━━━ RECORDS FOR THE EXERCISE

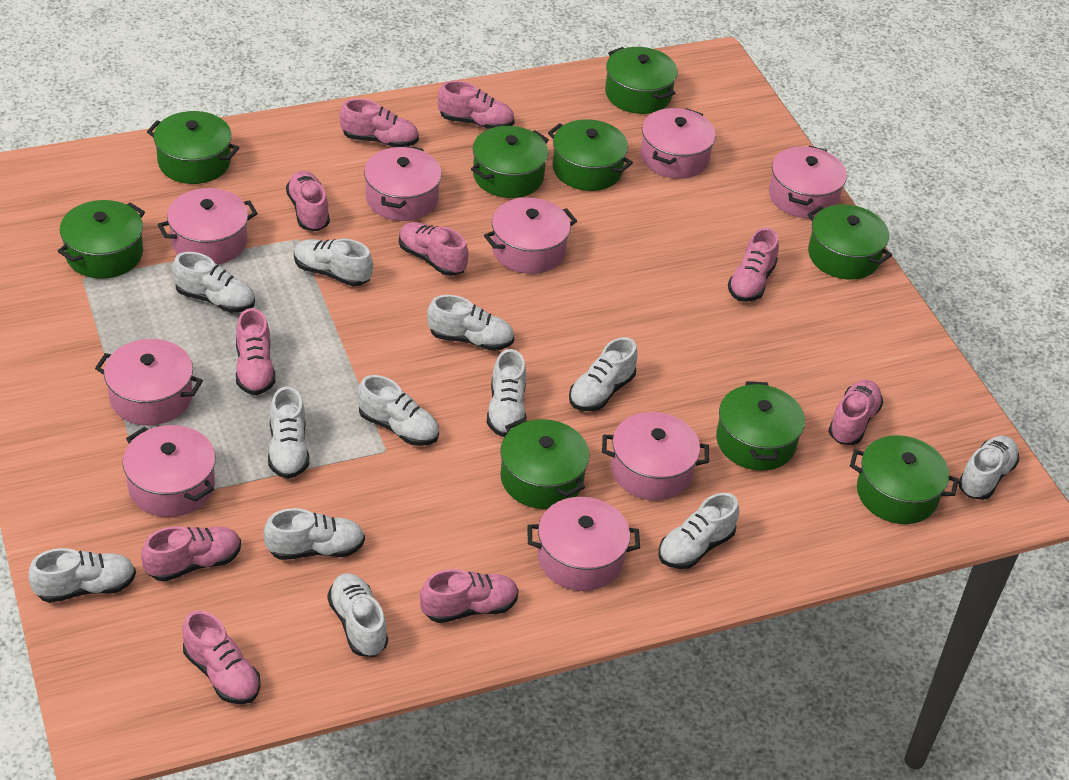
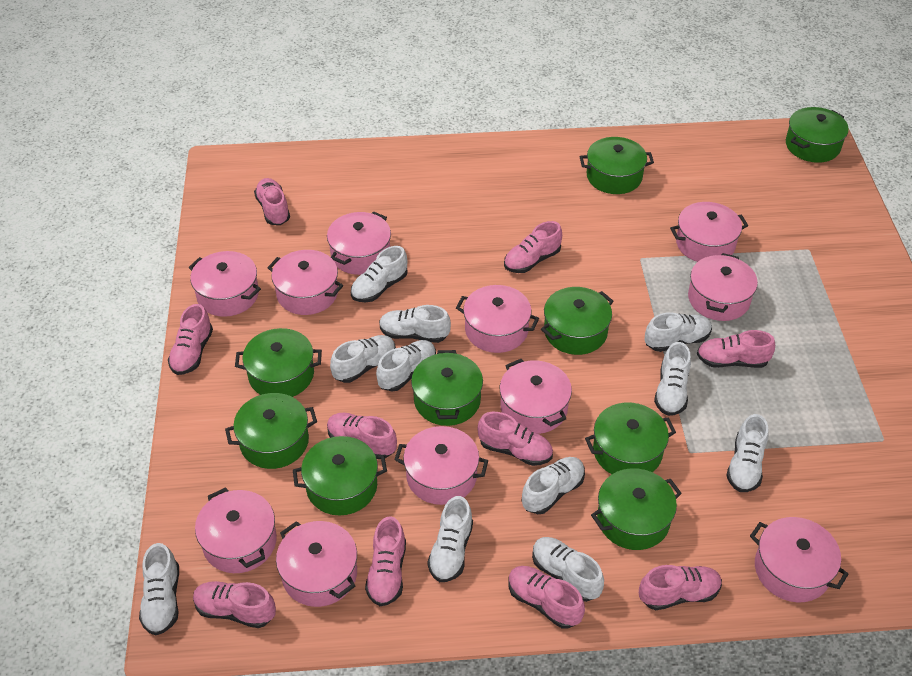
pink pot: 9 -> 11
white shoe: 12 -> 11

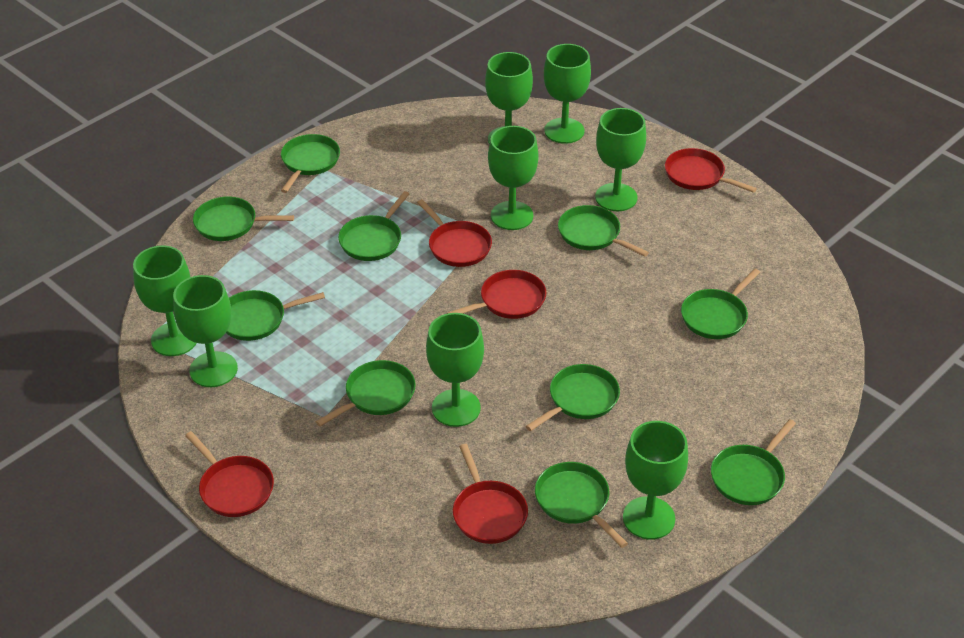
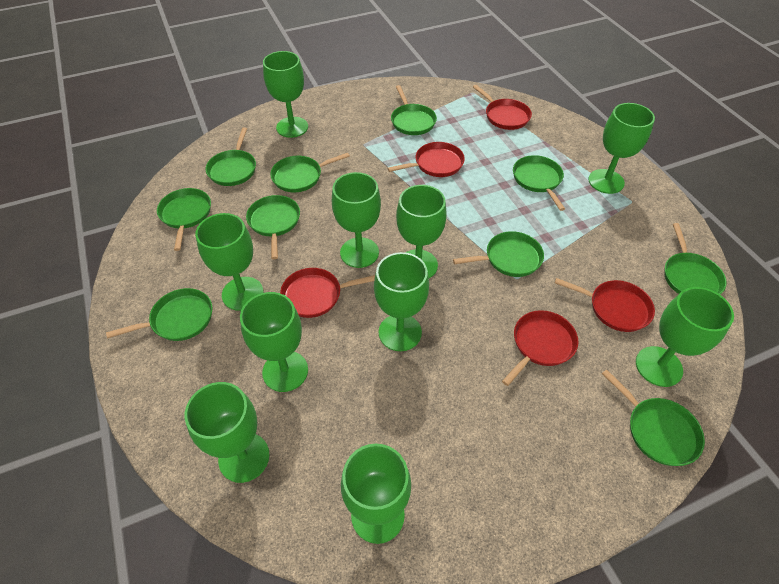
green goblet: 8 -> 10

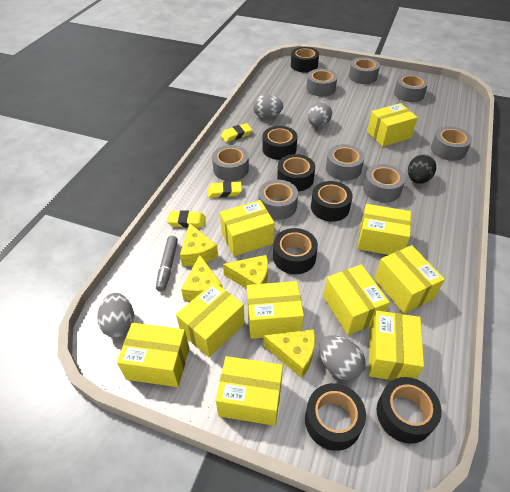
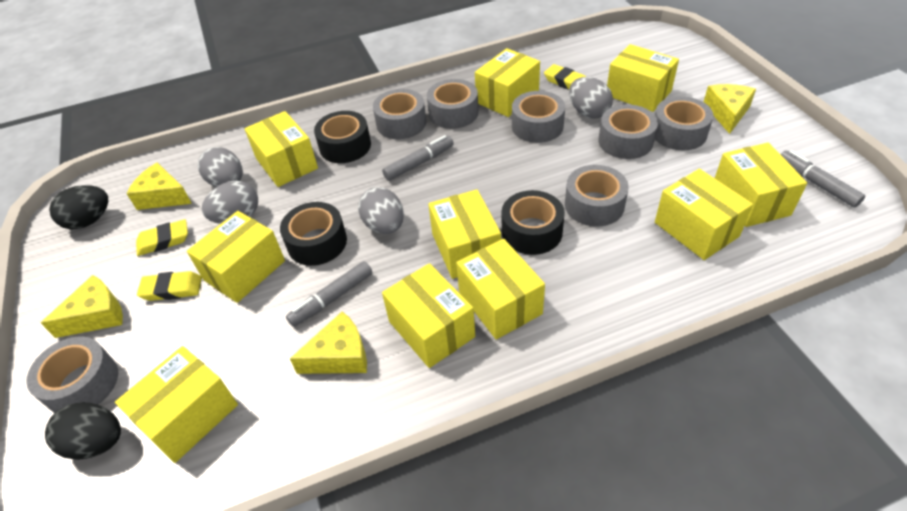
black egg: 1 -> 2
black tape: 7 -> 3
grey marker: 1 -> 3
grey tape: 8 -> 7

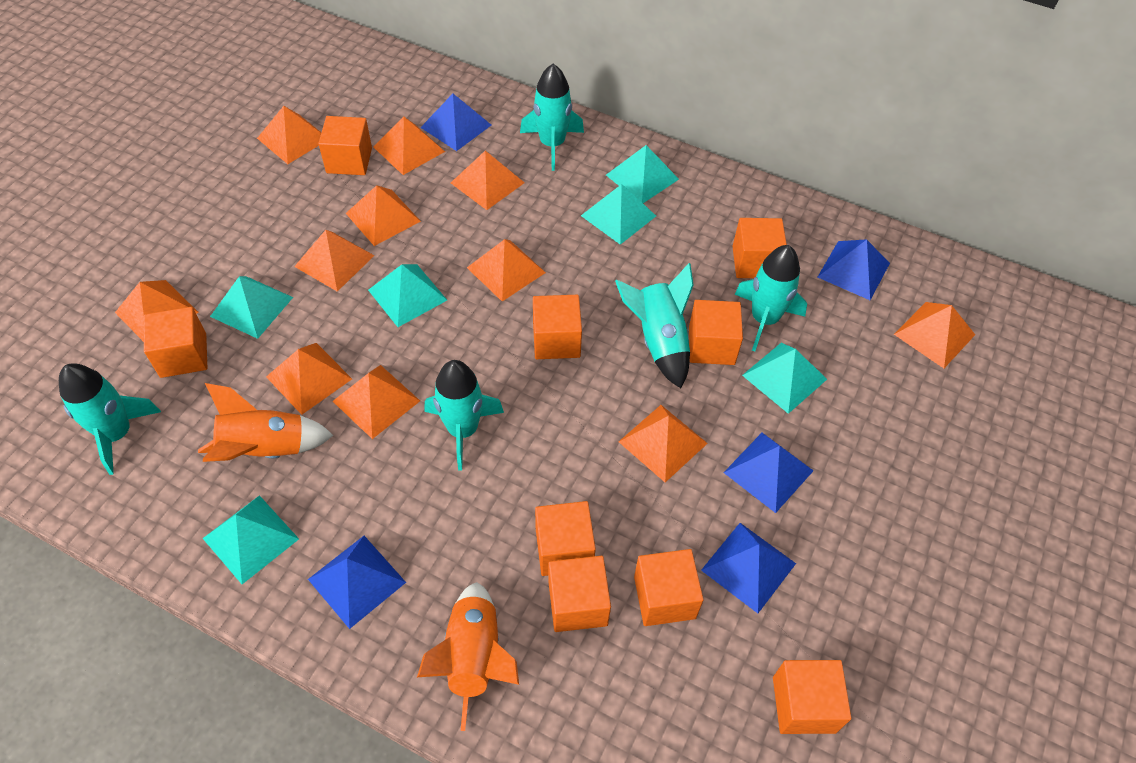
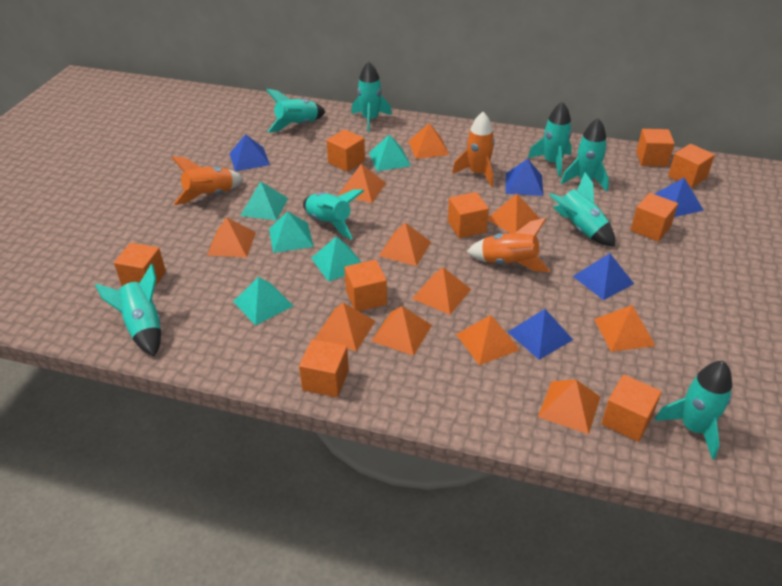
orange rocket: 2 -> 3
turquoise pyramid: 6 -> 5
turquoise rocket: 5 -> 8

━━━━━━

EXERCISE DIRECTIONS
Report how many lines of the preceding records include "turquoise". Output the number only.

ANSWER FOR THE TASK
2